Task directions - Take each line in the entries below that holds "camera" and show it.

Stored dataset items
::::::::::
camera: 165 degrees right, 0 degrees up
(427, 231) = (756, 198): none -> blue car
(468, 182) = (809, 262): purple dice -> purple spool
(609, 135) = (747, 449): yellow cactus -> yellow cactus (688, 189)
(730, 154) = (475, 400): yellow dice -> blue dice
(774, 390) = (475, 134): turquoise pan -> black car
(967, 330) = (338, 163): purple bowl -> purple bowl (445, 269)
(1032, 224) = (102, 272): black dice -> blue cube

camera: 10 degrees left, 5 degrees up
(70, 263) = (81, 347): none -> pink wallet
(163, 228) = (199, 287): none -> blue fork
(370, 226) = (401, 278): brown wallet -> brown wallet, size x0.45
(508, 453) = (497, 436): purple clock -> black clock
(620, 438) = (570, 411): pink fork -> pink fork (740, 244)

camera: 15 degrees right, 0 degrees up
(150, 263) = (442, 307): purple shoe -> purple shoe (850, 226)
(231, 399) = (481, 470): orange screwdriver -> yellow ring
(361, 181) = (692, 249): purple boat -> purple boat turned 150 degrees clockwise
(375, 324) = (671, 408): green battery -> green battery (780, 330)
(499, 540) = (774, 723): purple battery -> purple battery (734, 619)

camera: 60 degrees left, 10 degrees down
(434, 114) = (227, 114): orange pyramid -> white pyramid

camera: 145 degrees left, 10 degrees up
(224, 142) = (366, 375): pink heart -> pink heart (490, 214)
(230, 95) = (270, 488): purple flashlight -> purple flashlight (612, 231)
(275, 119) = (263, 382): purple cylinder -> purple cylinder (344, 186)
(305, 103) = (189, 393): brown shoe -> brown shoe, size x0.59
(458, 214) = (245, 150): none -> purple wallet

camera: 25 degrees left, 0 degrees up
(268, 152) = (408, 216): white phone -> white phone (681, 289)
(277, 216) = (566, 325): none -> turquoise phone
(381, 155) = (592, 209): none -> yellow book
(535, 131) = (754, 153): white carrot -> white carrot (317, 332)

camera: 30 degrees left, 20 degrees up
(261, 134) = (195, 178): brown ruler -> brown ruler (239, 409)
::::::::::
Answer space -
camera: 165 degrees right, 0 degrees up
camera: 10 degrees left, 5 degrees up
camera: 15 degrees right, 0 degrees up
camera: 60 degrees left, 10 degrees down
camera: 145 degrees left, 10 degrees up
camera: 25 degrees left, 0 degrees up
camera: 30 degrees left, 20 degrees up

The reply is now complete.